Exercise directions: What is needed is an exact copy of every entry below, with the pictures left out.

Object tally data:
• • • •

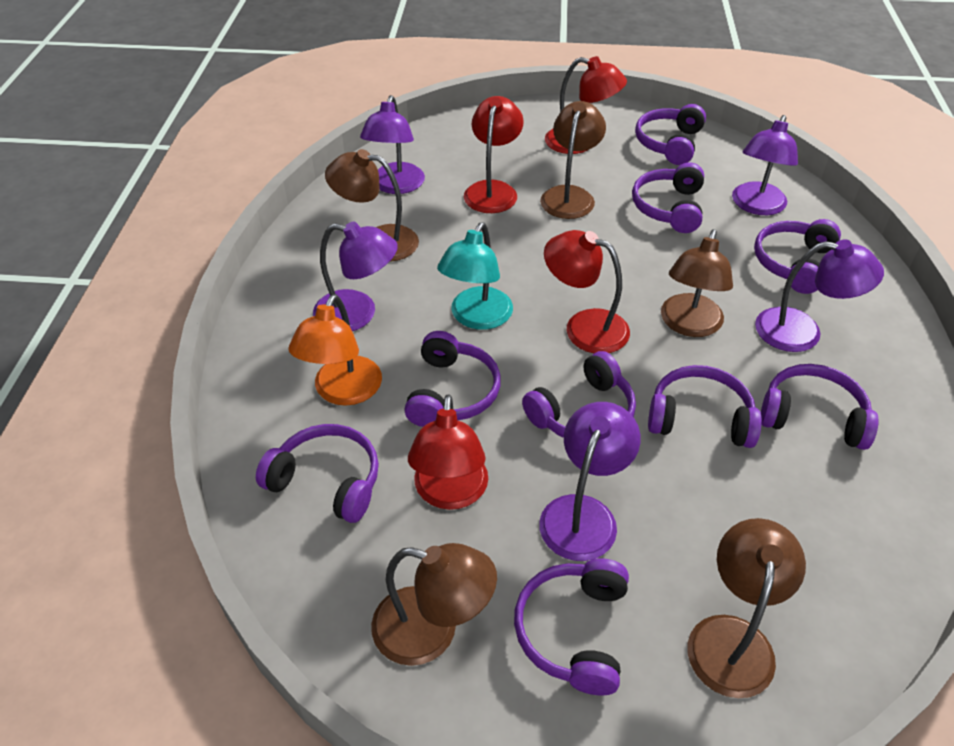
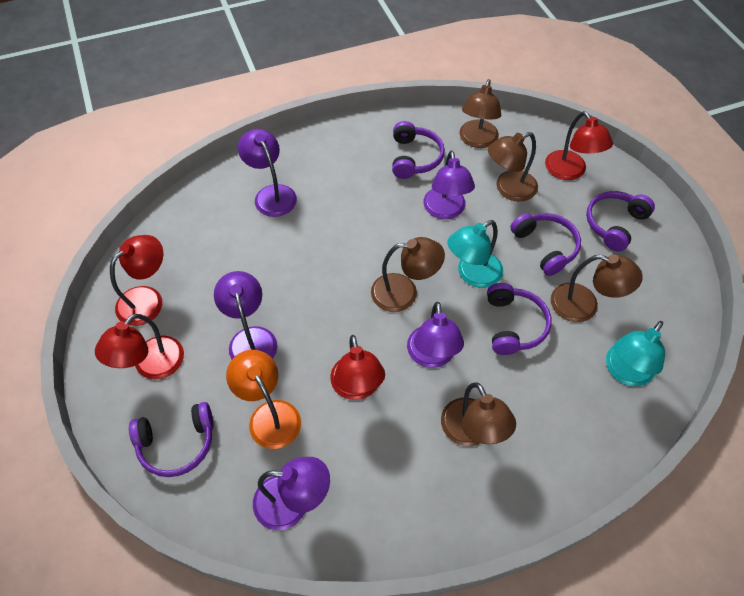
purple headphones: 9 -> 5
turquoise lamp: 1 -> 2

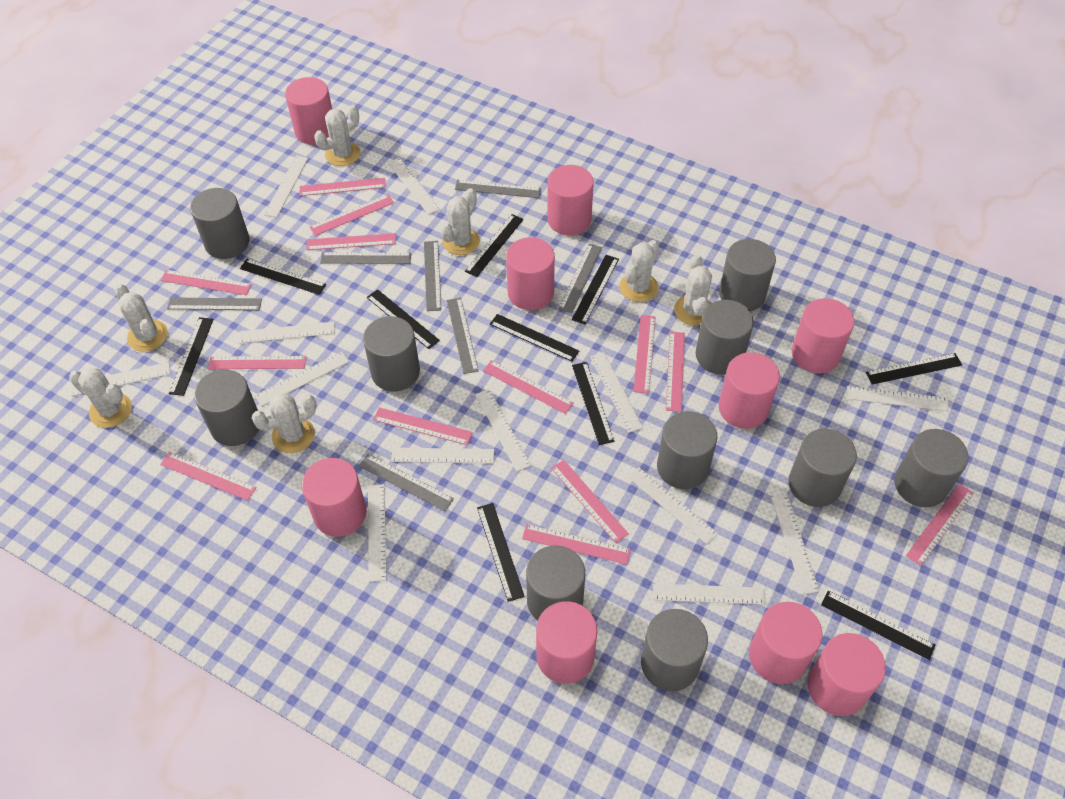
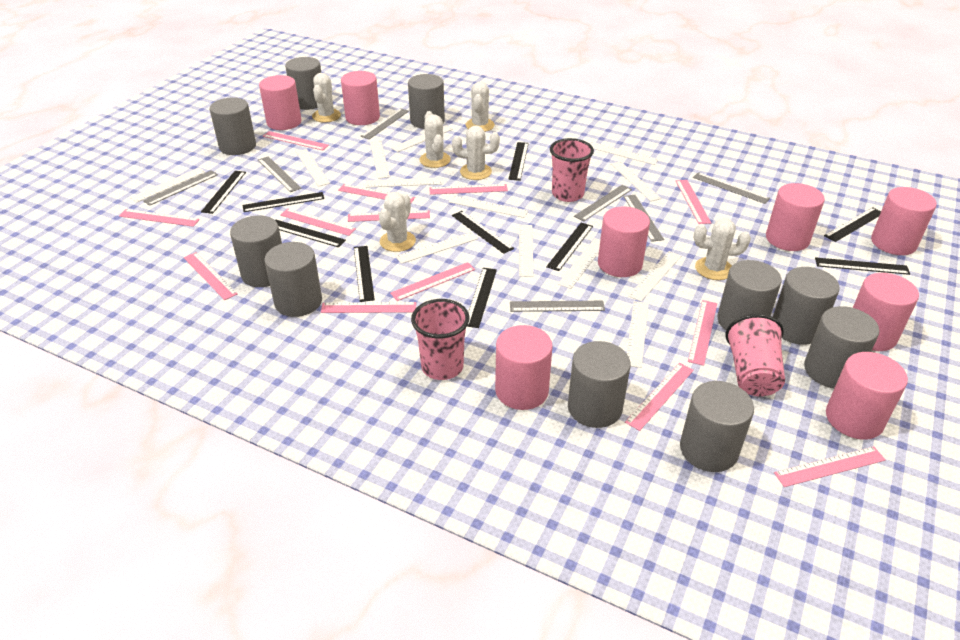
pink cup: 0 -> 3
pink cylinder: 9 -> 8
white cactus: 7 -> 6

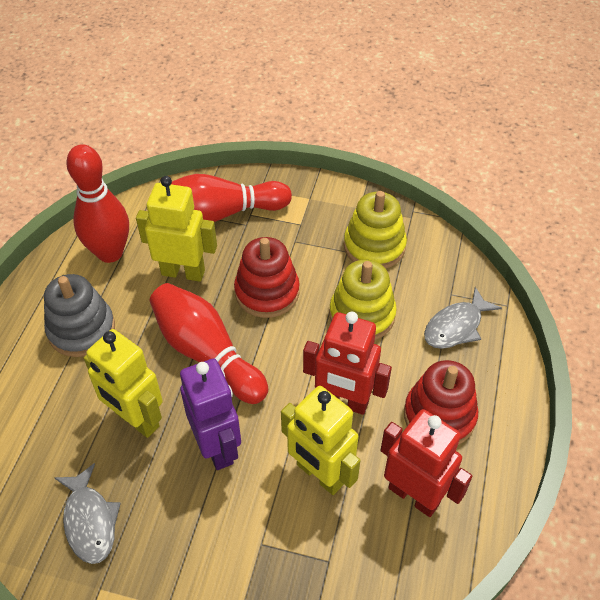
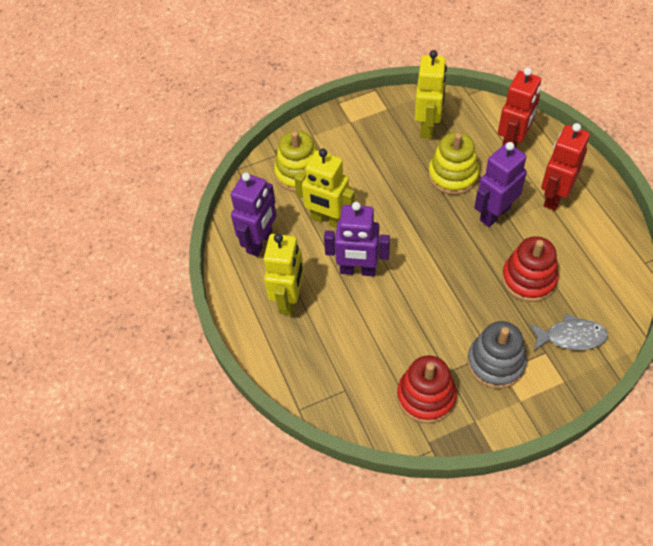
grey fish: 2 -> 1
purple robot: 1 -> 3
red bowling pin: 3 -> 0

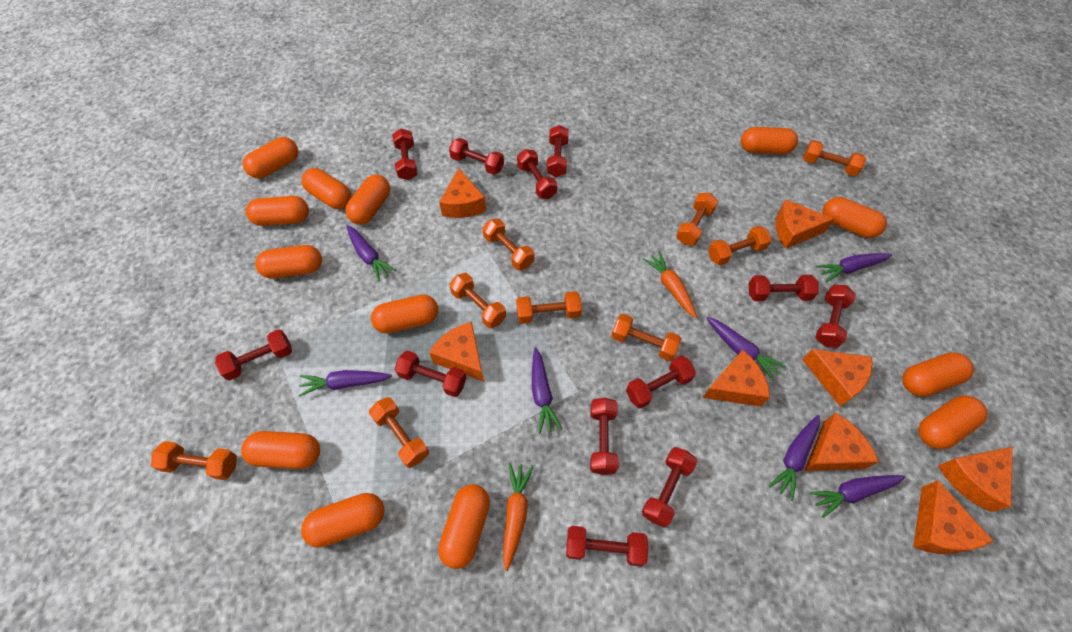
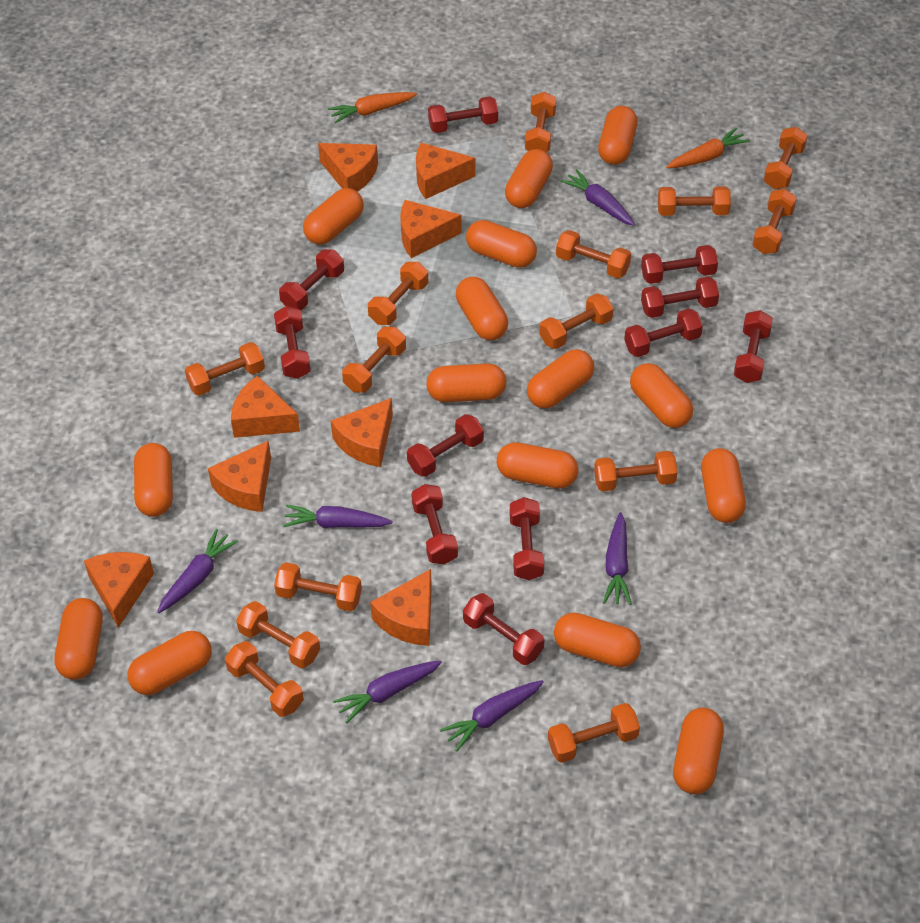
orange capsule: 13 -> 15
orange dumbbell: 9 -> 14
purple carrot: 7 -> 6
red dumbbell: 12 -> 11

• • • •

Exercise result:
purple headphones: 9 -> 5
turquoise lamp: 1 -> 2

pink cup: 0 -> 3
pink cylinder: 9 -> 8
white cactus: 7 -> 6

grey fish: 2 -> 1
purple robot: 1 -> 3
red bowling pin: 3 -> 0

orange capsule: 13 -> 15
orange dumbbell: 9 -> 14
purple carrot: 7 -> 6
red dumbbell: 12 -> 11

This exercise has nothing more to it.